▶ [TASK DIRECTIONS]:
Please print out the entries below unchanged and skip the images.

▶ [EXERCISE DATA]:
○ ○ ○ ○ ○
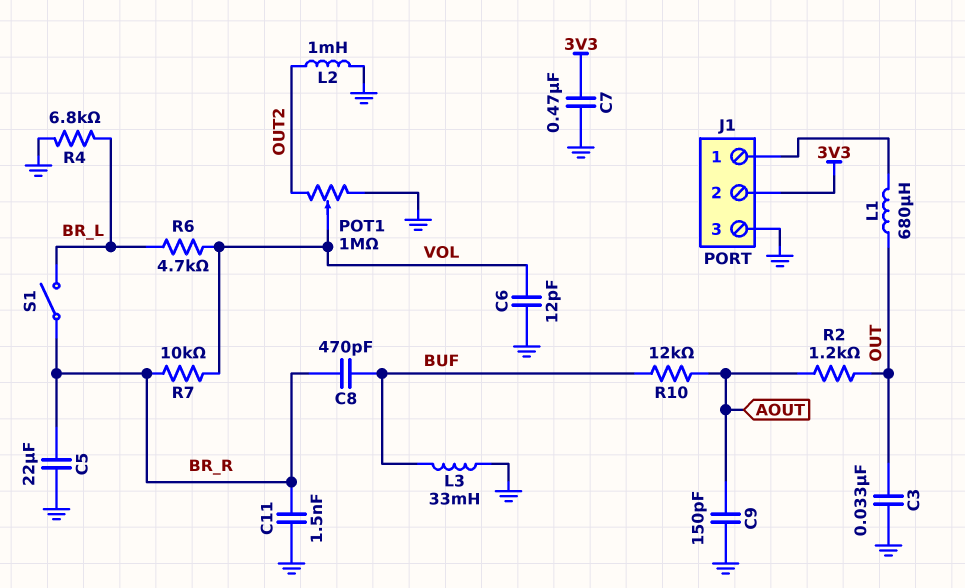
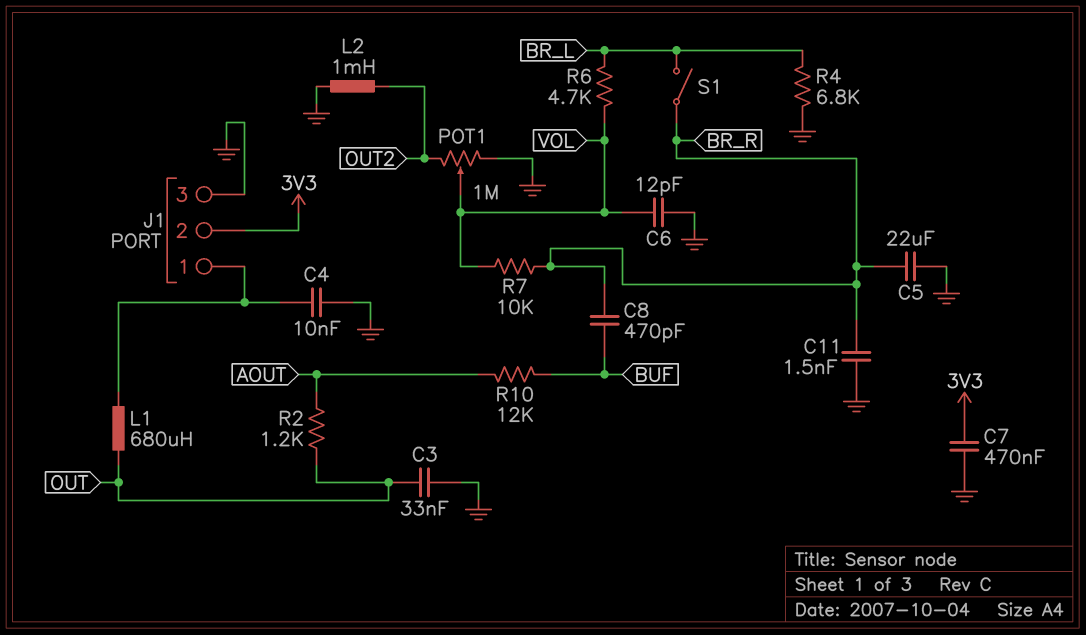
C4: none -> 10nF (GND, J1/1)
C9: 150pF (AOUT, GND) -> none
L3: 33mH (BUF, GND) -> none

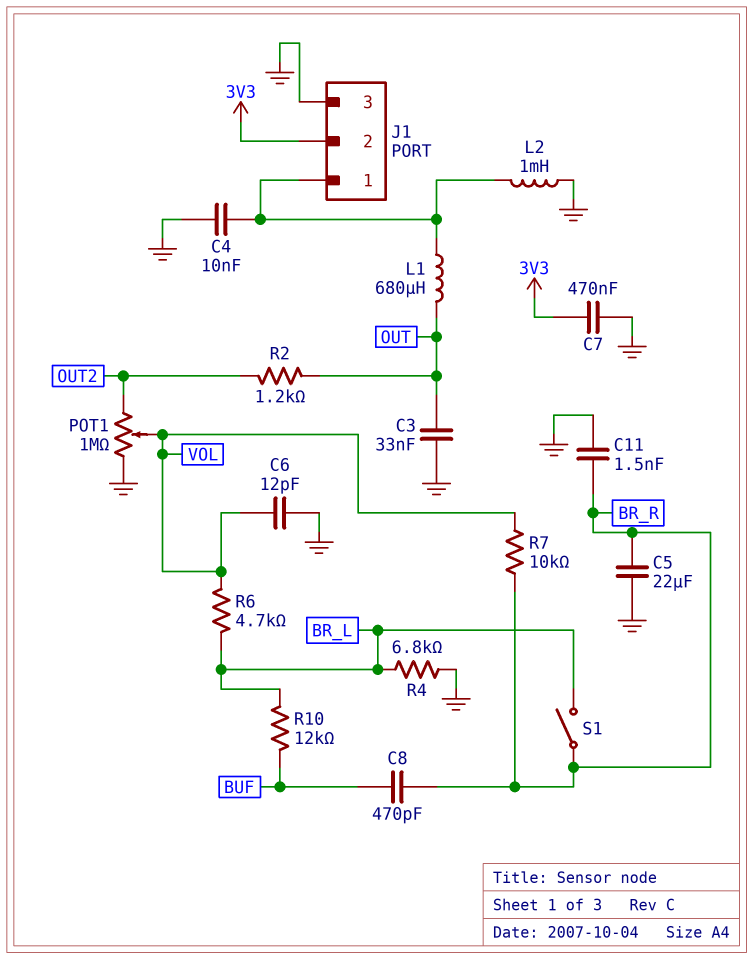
L2: 1mH (GND, OUT2) -> 1mH (GND, J1/1)
R2: 1.2k (AOUT, OUT) -> 1.2k (OUT, OUT2)
R10: 12k (AOUT, BUF) -> 12k (BR_L, BUF)

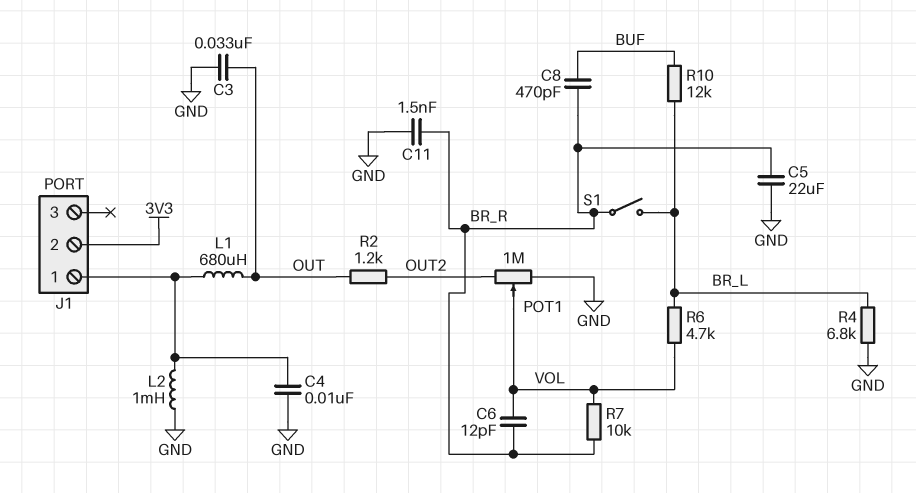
C6: 12pF (GND, VOL) -> 12pF (BR_R, VOL)
C7: 470nF (3V3, GND) -> none
J1 pin 3: GND -> none

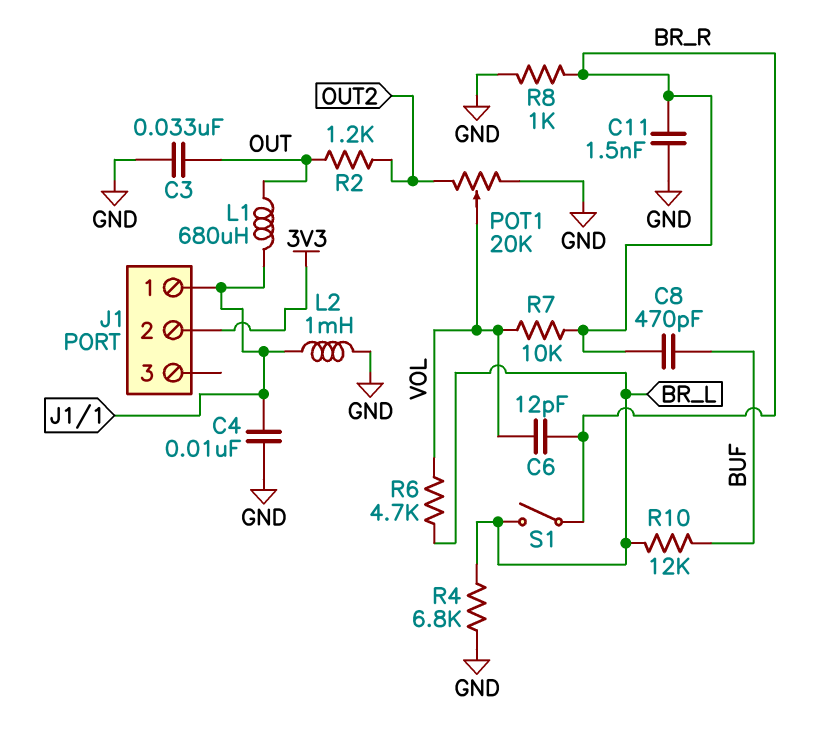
C5: 22uF (BR_R, GND) -> none
POT1: 1M (GND, OUT2, wiper VOL) -> 20k (GND, OUT2, wiper VOL)
R8: none -> 1k (BR_R, GND)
○ ○ ○ ○ ○
▶ [EXERCISE SOLUTION]:
C4: none -> 10nF (GND, J1/1)
C9: 150pF (AOUT, GND) -> none
L3: 33mH (BUF, GND) -> none

L2: 1mH (GND, OUT2) -> 1mH (GND, J1/1)
R2: 1.2k (AOUT, OUT) -> 1.2k (OUT, OUT2)
R10: 12k (AOUT, BUF) -> 12k (BR_L, BUF)

C6: 12pF (GND, VOL) -> 12pF (BR_R, VOL)
C7: 470nF (3V3, GND) -> none
J1 pin 3: GND -> none

C5: 22uF (BR_R, GND) -> none
POT1: 1M (GND, OUT2, wiper VOL) -> 20k (GND, OUT2, wiper VOL)
R8: none -> 1k (BR_R, GND)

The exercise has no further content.